Range to repeat from the listing below: the line containing "none -> brown brick C4:C6 level 1" down to the line containing "none -> tan brick I5:J5 level 1", both included. Copy it exactly, pictures excluded, and add nothing else.

· · ·

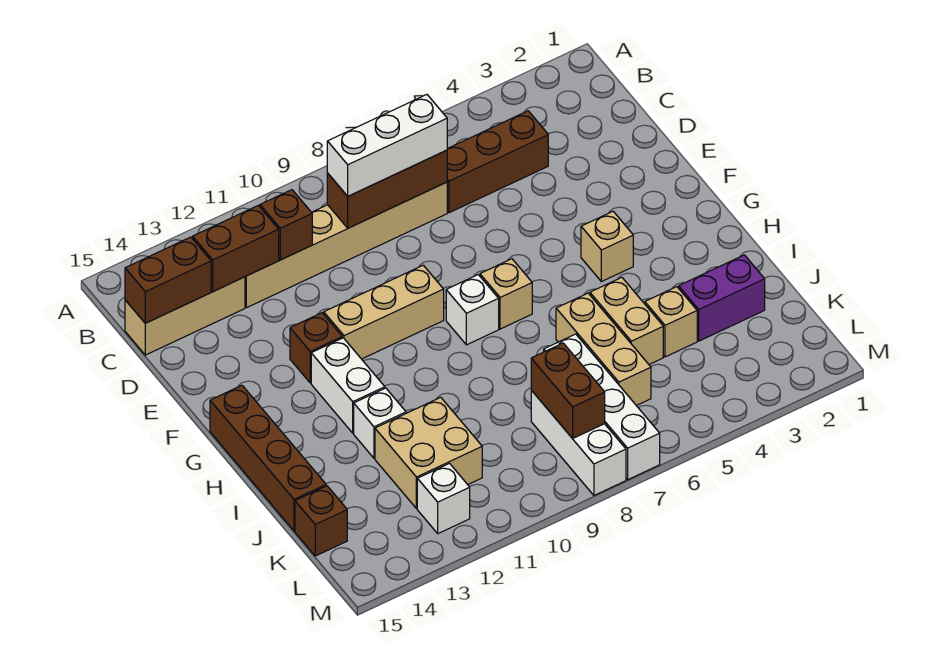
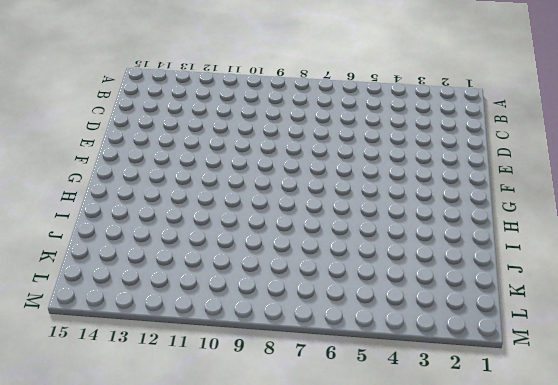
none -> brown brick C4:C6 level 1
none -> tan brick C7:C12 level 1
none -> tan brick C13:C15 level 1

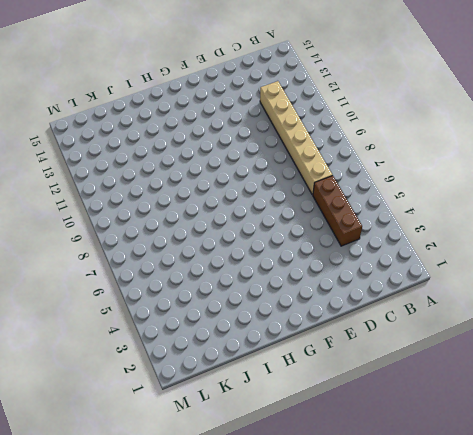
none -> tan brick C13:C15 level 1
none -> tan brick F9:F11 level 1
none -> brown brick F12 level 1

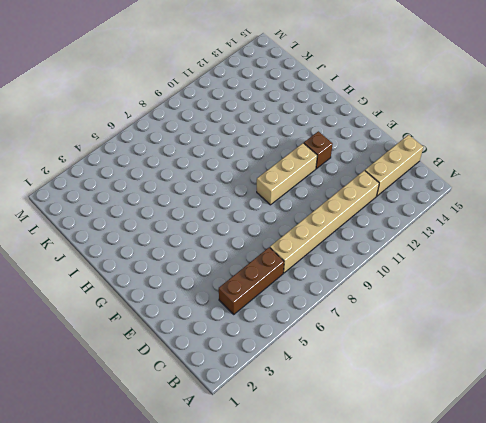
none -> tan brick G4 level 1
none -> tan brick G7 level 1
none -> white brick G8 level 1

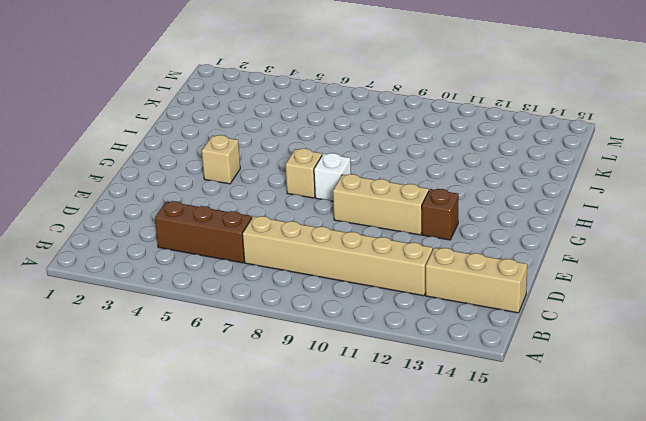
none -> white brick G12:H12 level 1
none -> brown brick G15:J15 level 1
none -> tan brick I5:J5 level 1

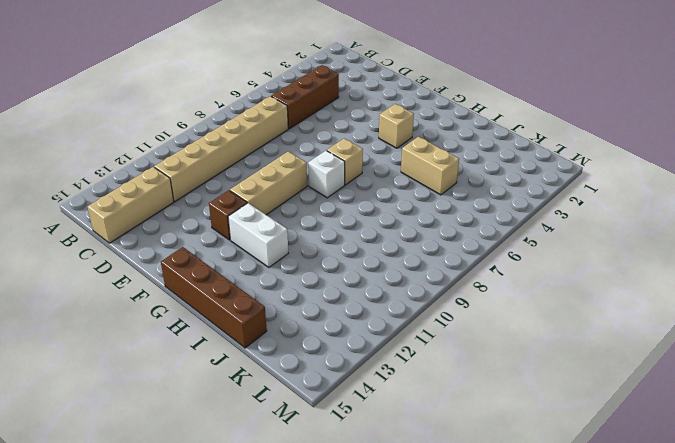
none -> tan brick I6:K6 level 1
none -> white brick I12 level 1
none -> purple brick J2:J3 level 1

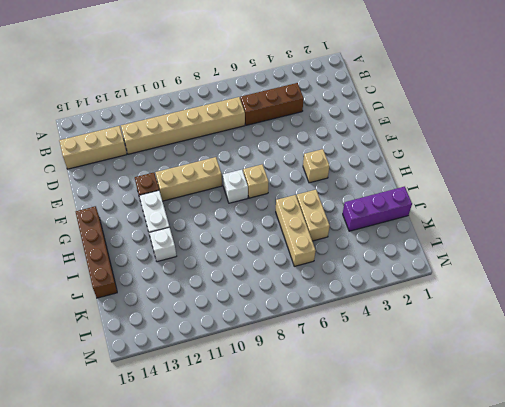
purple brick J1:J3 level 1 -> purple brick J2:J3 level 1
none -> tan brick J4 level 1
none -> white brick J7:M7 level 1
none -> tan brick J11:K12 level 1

· · ·

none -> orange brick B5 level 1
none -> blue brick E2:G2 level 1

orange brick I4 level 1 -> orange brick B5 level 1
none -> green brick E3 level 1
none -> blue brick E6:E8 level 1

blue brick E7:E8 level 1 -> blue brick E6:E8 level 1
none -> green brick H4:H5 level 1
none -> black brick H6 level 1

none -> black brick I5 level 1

· · ·

■ Finished task ■
none -> brown brick C4:C6 level 1
none -> tan brick C7:C12 level 1
none -> tan brick C13:C15 level 1

none -> tan brick C13:C15 level 1
none -> tan brick F9:F11 level 1
none -> brown brick F12 level 1

none -> tan brick G4 level 1
none -> tan brick G7 level 1
none -> white brick G8 level 1

none -> white brick G12:H12 level 1
none -> brown brick G15:J15 level 1
none -> tan brick I5:J5 level 1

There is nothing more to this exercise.